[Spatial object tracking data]
● ● ● ● ● ● ●

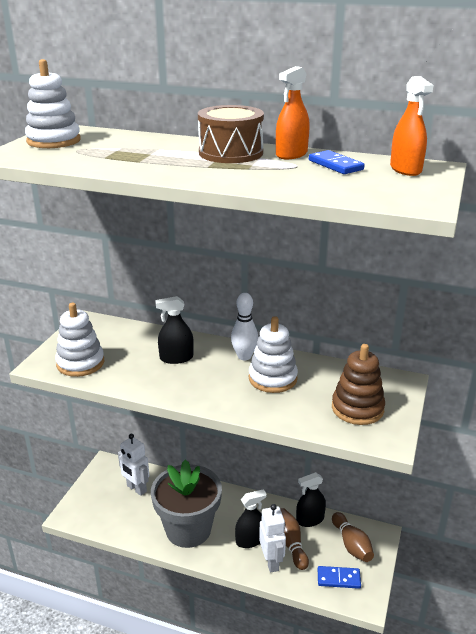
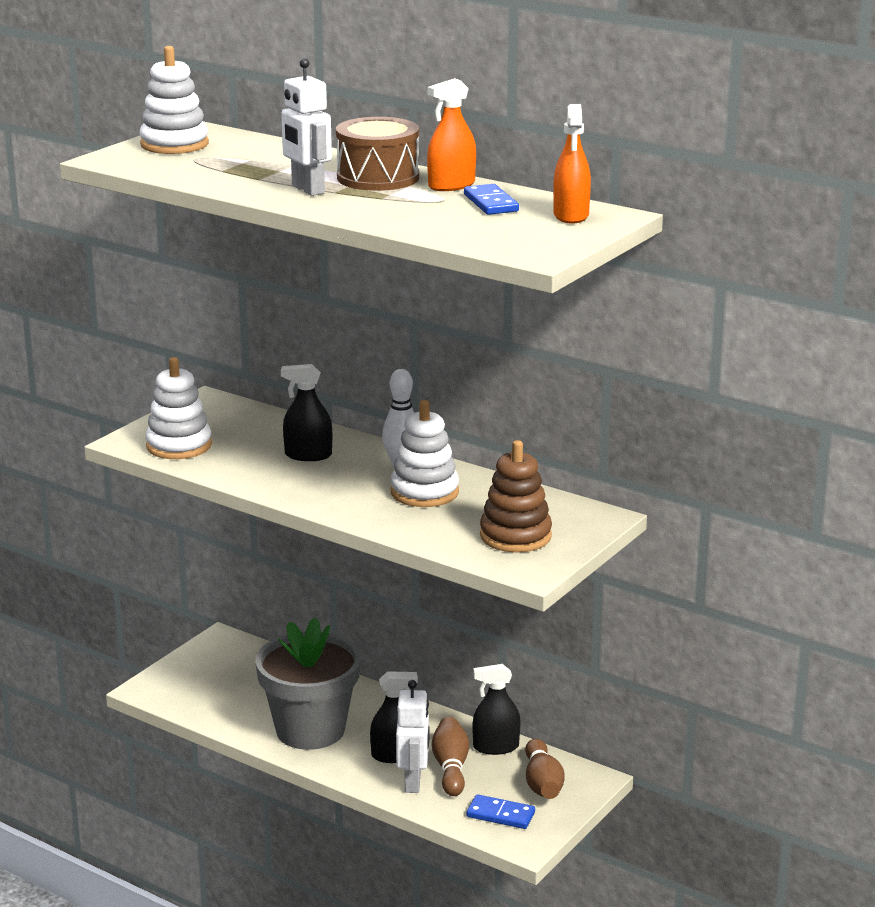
camera: 15 degrees right, 5 degrees down
(136, 489) = (254, 674): white robot -> white robot (307, 190)

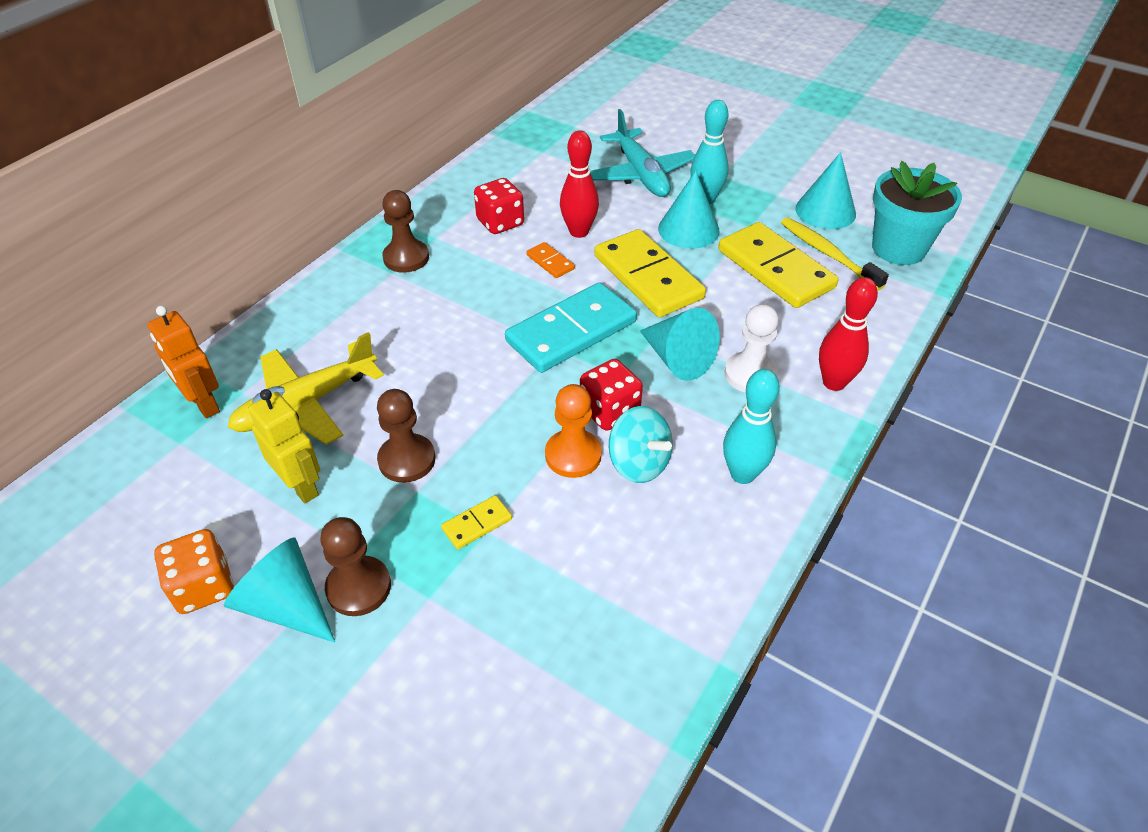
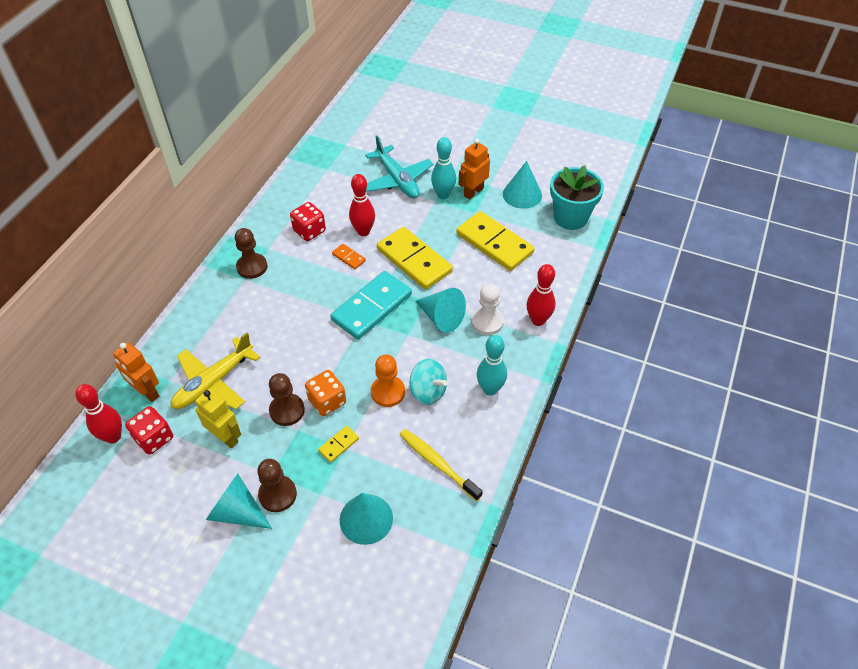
camera: 10 degrees left, 5 degrees up
(132, 459) = (113, 436): none -> red bowling pin
(204, 587) = (185, 509): orange dice -> orange dice (327, 401)
(609, 411) = (405, 359): red dice -> red dice (154, 438)
(688, 229) = (435, 220): turquoise cone -> turquoise cone (366, 519)
(751, 200) = (473, 192): none -> orange robot
(827, 254) = (526, 227): yellow toothbrush -> yellow toothbrush (437, 464)

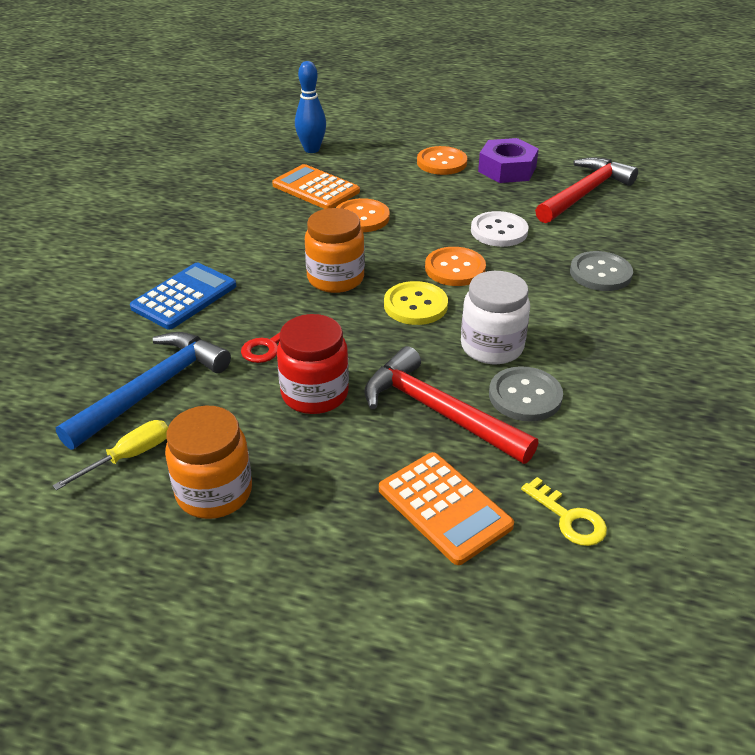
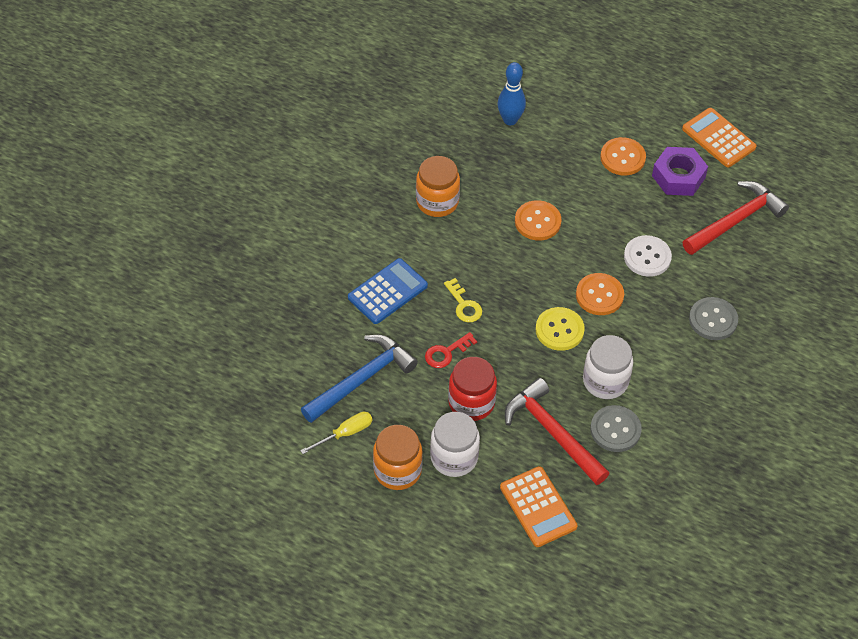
camera: 10 degrees right, 15 degrees up
(300, 462) = (454, 457): none -> white jar
(315, 188) = (505, 177): orange calculator -> orange calculator (718, 138)
(335, 278) = (504, 291): orange jar -> orange jar (437, 202)
(569, 518) = (613, 528): yellow key -> yellow key (464, 305)

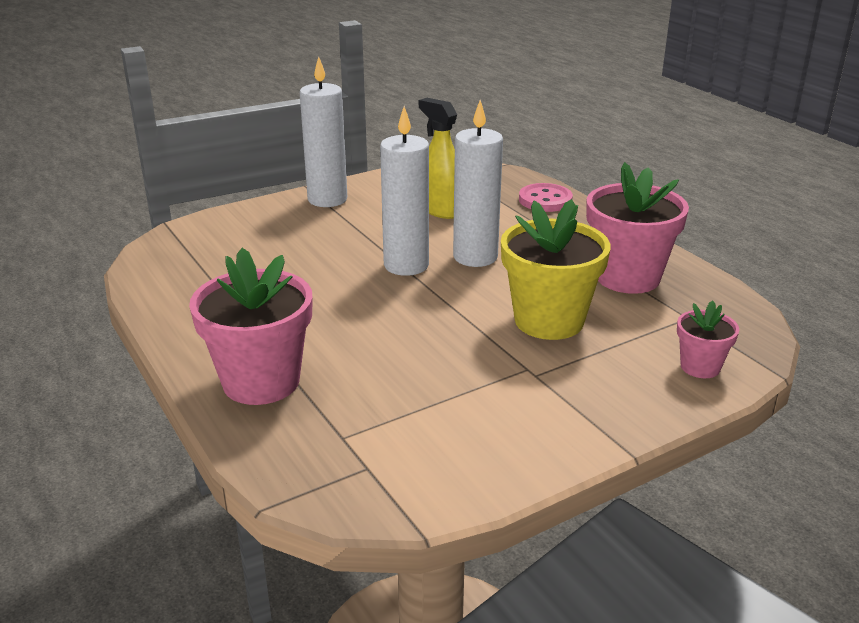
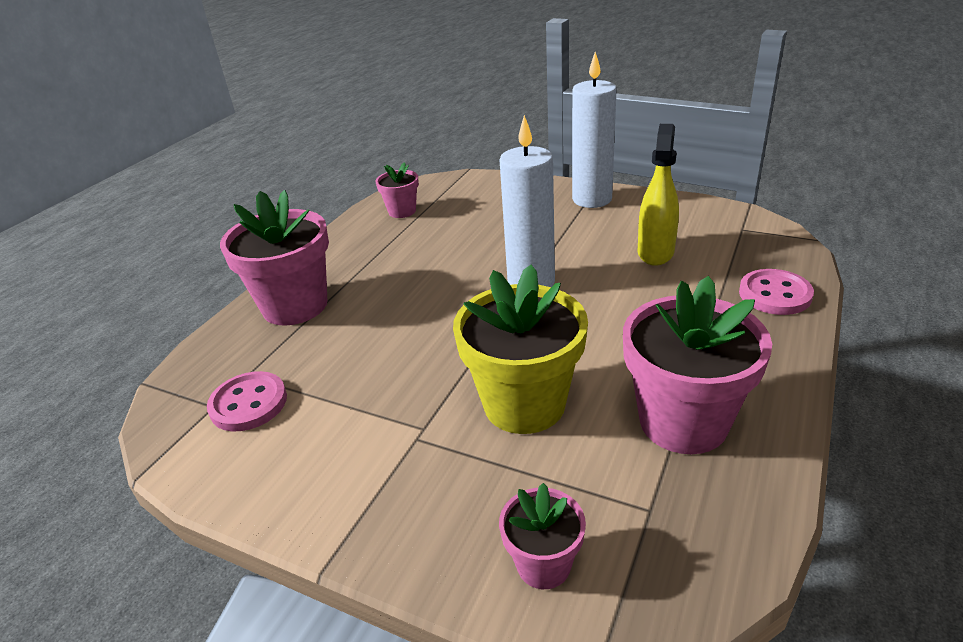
camera: 60 degrees right, 5 degrees up
(182, 278) = (402, 211): none -> pink flower pot
(390, 445) = (248, 403): none -> pink button
(475, 257) = (593, 308): white candle -> none

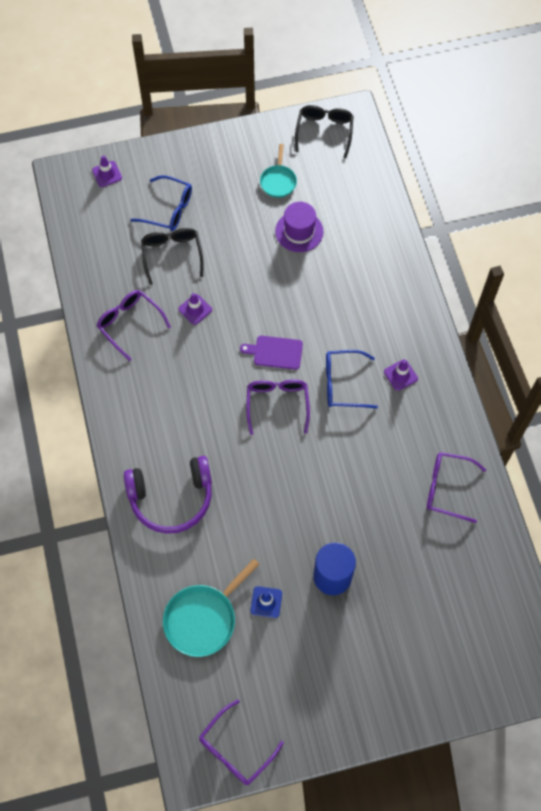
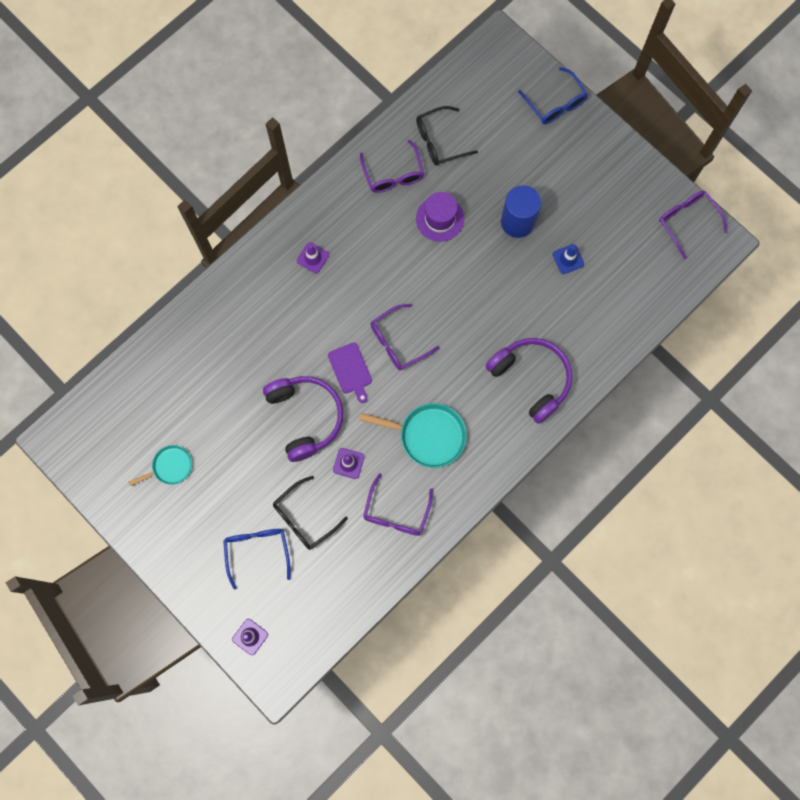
camera: 120 degrees left, 10 degrees up
(203, 619) = (610, 298): turquoise pan -> turquoise pan (428, 436)
(235, 749) = (687, 221): purple glasses -> purple glasses turned 135 degrees counterclockwise
(256, 297) = (305, 417): none -> purple headphones
(299, 231) = (216, 417): purple hat -> purple hat (440, 219)
(324, 131) = (89, 455): black glasses -> black glasses (439, 141)
(342, 384) = (348, 299): blue glasses -> blue glasses (555, 103)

● ● ● ● ● ● ●

WHAT YOU SHOULD DO: Set all of the records down once more, letter for letter, with the images removed.

OUTPUT FOR THIS TASK:
camera: 15 degrees right, 5 degrees down
(136, 489) = (254, 674): white robot -> white robot (307, 190)

camera: 10 degrees left, 5 degrees up
(132, 459) = (113, 436): none -> red bowling pin
(204, 587) = (185, 509): orange dice -> orange dice (327, 401)
(609, 411) = (405, 359): red dice -> red dice (154, 438)
(688, 229) = (435, 220): turquoise cone -> turquoise cone (366, 519)
(751, 200) = (473, 192): none -> orange robot
(827, 254) = (526, 227): yellow toothbrush -> yellow toothbrush (437, 464)

camera: 10 degrees right, 15 degrees up
(300, 462) = (454, 457): none -> white jar
(315, 188) = (505, 177): orange calculator -> orange calculator (718, 138)
(335, 278) = (504, 291): orange jar -> orange jar (437, 202)
(569, 518) = (613, 528): yellow key -> yellow key (464, 305)

camera: 60 degrees right, 5 degrees up
(182, 278) = (402, 211): none -> pink flower pot
(390, 445) = (248, 403): none -> pink button
(475, 257) = (593, 308): white candle -> none

camera: 120 degrees left, 10 degrees up
(203, 619) = (610, 298): turquoise pan -> turquoise pan (428, 436)
(235, 749) = (687, 221): purple glasses -> purple glasses turned 135 degrees counterclockwise
(256, 297) = (305, 417): none -> purple headphones
(299, 231) = (216, 417): purple hat -> purple hat (440, 219)
(324, 131) = (89, 455): black glasses -> black glasses (439, 141)
(342, 384) = (348, 299): blue glasses -> blue glasses (555, 103)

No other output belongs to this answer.